* **PROBLEM DESCRIPTION**
Each line that contains the word "bear" counts once; give the total for the records below and nothing else.

___ PROVIDED RECORDS

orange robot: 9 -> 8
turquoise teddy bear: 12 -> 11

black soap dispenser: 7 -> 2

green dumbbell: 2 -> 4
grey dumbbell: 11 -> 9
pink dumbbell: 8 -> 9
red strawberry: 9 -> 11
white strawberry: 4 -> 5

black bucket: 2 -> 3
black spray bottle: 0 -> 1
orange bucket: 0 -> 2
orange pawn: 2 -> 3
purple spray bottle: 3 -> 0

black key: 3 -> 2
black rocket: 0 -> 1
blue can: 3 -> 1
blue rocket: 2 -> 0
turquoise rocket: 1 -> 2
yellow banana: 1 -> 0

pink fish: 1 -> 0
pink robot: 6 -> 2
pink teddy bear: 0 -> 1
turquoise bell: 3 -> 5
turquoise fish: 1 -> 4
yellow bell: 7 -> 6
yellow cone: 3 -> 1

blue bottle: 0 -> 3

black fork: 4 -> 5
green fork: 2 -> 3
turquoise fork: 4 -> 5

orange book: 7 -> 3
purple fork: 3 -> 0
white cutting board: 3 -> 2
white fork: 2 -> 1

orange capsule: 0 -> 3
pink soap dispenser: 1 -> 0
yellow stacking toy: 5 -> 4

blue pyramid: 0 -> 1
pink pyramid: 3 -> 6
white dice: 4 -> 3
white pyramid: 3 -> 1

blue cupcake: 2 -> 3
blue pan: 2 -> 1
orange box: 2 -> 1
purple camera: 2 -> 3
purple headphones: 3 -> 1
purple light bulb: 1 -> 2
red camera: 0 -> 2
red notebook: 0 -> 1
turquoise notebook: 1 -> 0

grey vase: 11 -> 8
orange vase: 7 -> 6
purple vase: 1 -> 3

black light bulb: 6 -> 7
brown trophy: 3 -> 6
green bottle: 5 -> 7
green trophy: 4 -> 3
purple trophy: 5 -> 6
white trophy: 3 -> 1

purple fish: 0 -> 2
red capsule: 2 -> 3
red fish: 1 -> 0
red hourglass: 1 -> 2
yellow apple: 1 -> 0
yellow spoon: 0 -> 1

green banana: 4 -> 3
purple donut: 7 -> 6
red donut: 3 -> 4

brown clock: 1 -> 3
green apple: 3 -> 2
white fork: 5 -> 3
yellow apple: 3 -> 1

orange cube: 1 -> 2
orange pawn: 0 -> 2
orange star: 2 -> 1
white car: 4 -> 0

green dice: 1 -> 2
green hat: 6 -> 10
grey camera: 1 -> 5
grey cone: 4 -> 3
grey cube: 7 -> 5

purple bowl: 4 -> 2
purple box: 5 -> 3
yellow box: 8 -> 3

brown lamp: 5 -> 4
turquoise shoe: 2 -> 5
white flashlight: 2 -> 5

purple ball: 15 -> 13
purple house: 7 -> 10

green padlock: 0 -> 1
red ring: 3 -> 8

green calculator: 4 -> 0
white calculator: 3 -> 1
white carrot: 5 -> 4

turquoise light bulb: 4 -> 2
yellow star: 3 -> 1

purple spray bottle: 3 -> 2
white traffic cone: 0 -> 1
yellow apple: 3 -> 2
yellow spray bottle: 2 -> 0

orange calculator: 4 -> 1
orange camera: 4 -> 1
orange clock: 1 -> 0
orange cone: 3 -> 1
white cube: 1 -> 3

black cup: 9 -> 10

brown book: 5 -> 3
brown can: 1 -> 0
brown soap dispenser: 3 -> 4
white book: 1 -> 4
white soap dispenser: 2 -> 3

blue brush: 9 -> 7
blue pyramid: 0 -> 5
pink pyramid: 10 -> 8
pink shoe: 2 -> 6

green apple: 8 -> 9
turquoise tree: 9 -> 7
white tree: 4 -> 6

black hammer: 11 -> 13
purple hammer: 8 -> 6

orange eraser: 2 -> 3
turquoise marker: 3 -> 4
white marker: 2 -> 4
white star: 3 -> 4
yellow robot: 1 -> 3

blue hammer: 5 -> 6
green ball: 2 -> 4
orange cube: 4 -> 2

______

* **WRITTEN ANSWER**
2